* **TASK DETAILS**
What is wanted is the line holding "R208: 62k (N8, VBUS) -> none" and every later line through the end of the entries, set down exactly.

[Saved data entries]
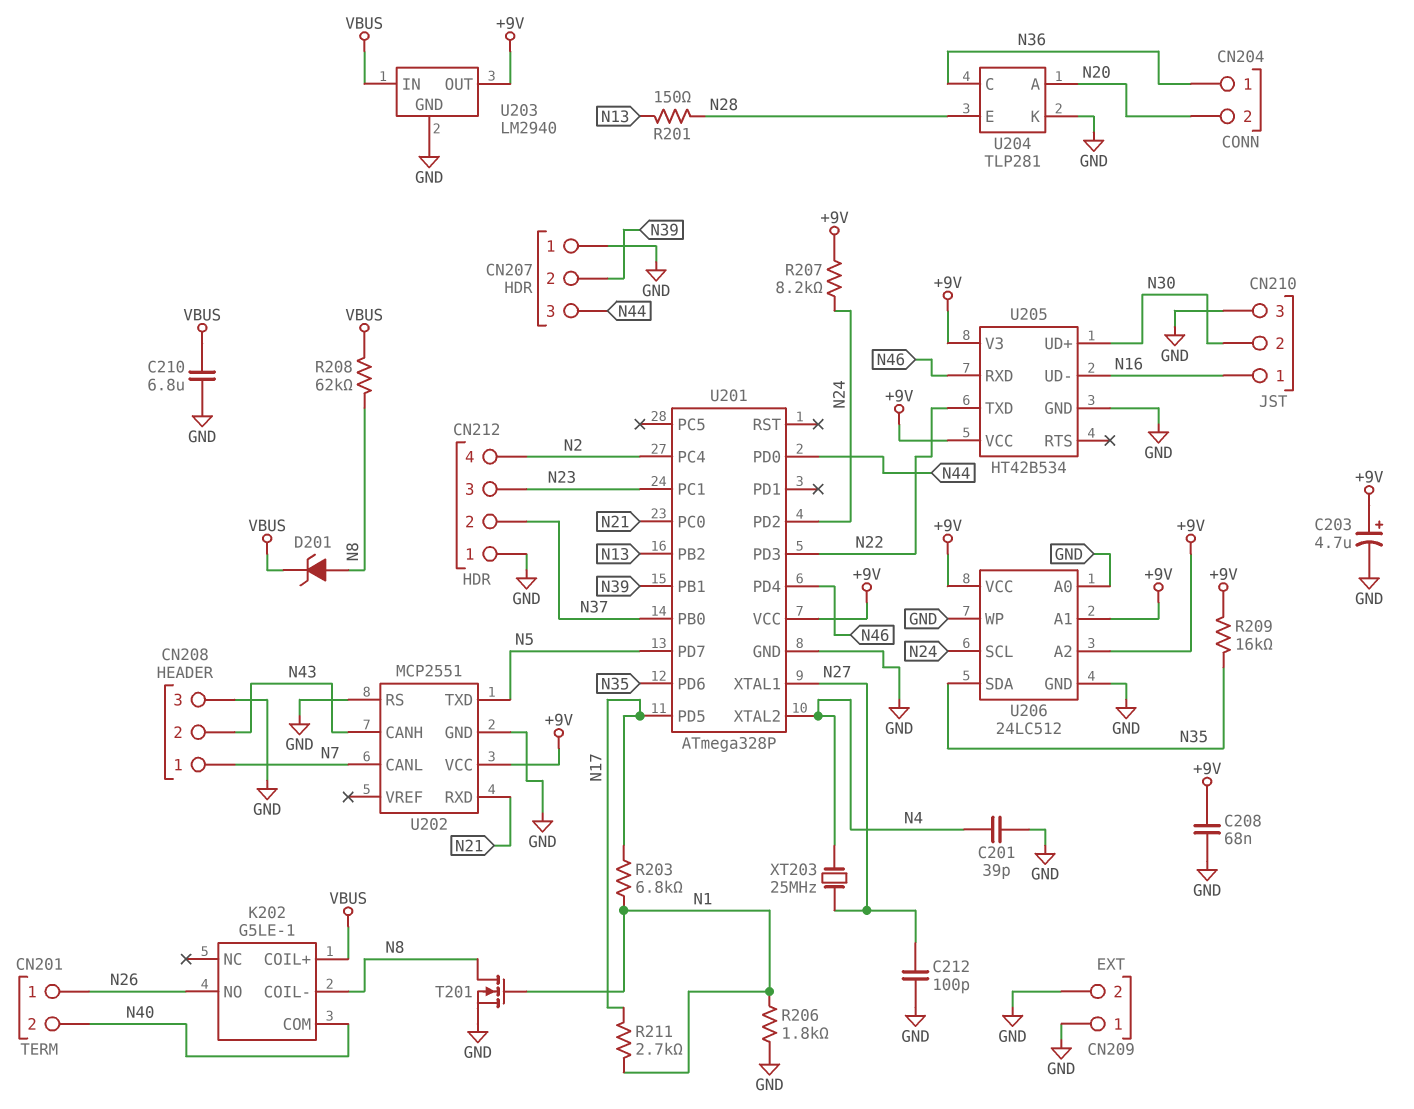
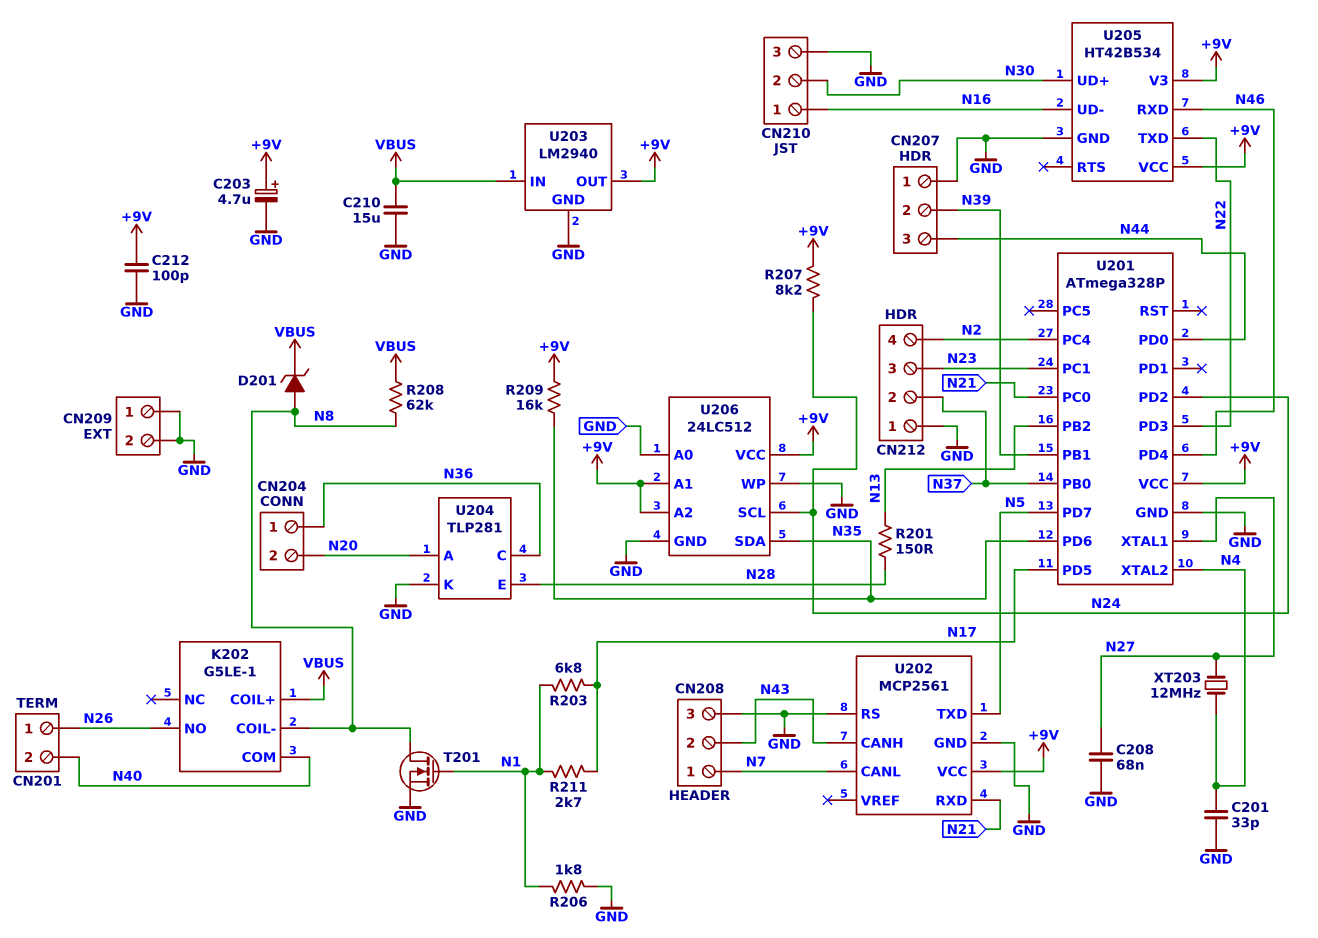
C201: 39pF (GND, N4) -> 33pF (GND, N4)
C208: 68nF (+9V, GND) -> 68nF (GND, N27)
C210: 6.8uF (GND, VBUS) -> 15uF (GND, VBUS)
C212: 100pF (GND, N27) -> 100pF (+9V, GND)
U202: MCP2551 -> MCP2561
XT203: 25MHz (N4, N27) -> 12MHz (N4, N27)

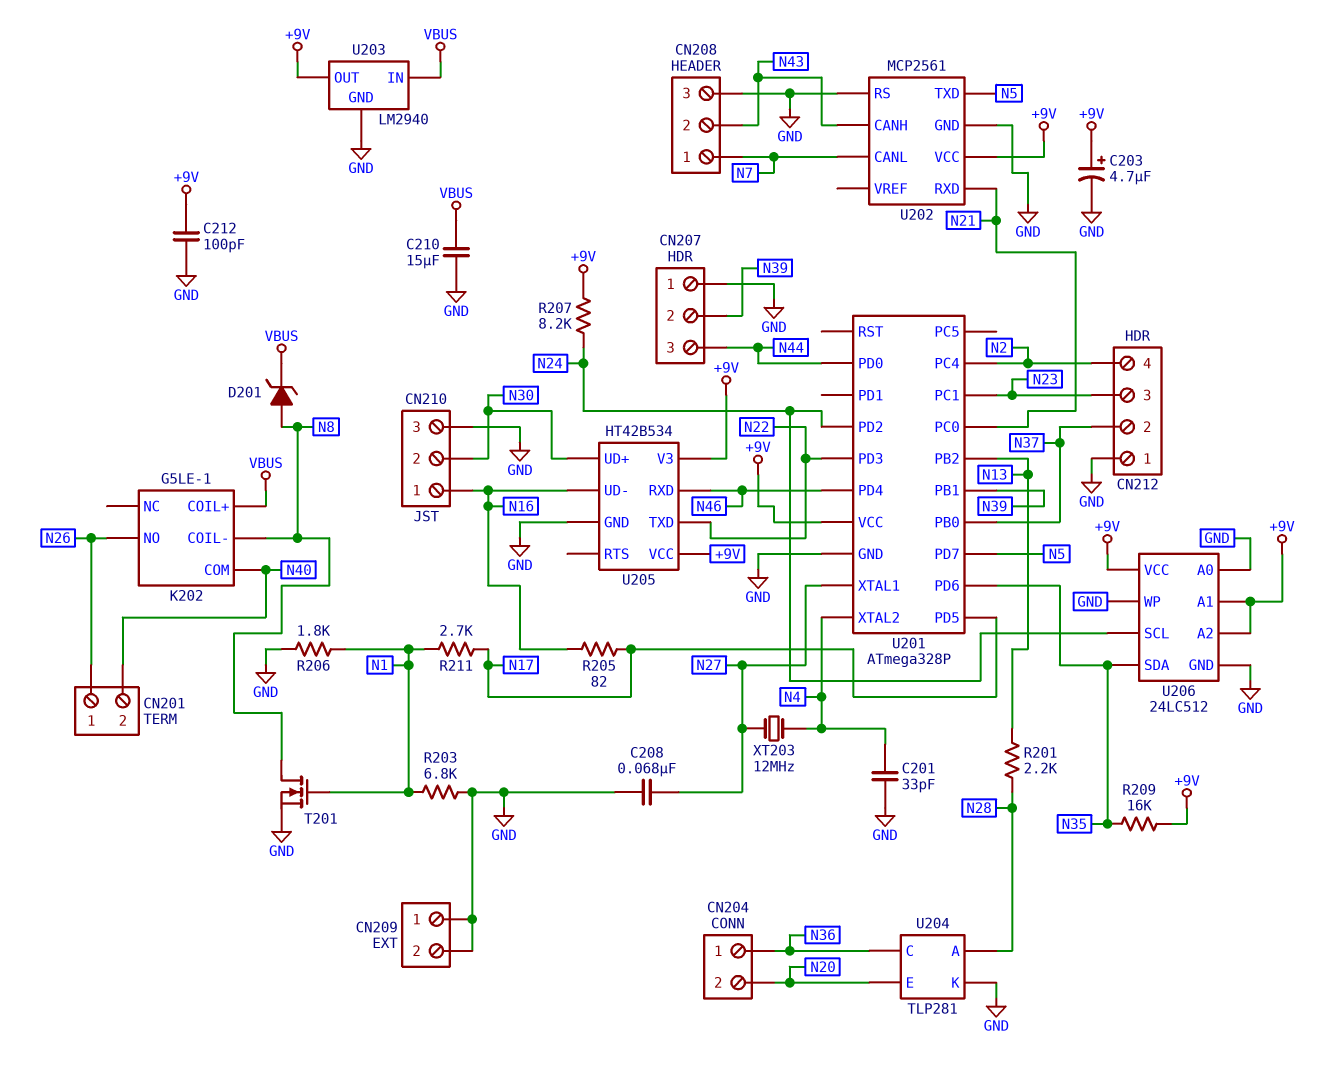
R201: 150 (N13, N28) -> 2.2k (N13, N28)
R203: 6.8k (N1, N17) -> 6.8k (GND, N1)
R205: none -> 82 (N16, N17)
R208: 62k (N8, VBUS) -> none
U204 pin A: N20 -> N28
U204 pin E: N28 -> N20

* **ANSWER FOR THIS EXERCISE**
R208: 62k (N8, VBUS) -> none
U204 pin A: N20 -> N28
U204 pin E: N28 -> N20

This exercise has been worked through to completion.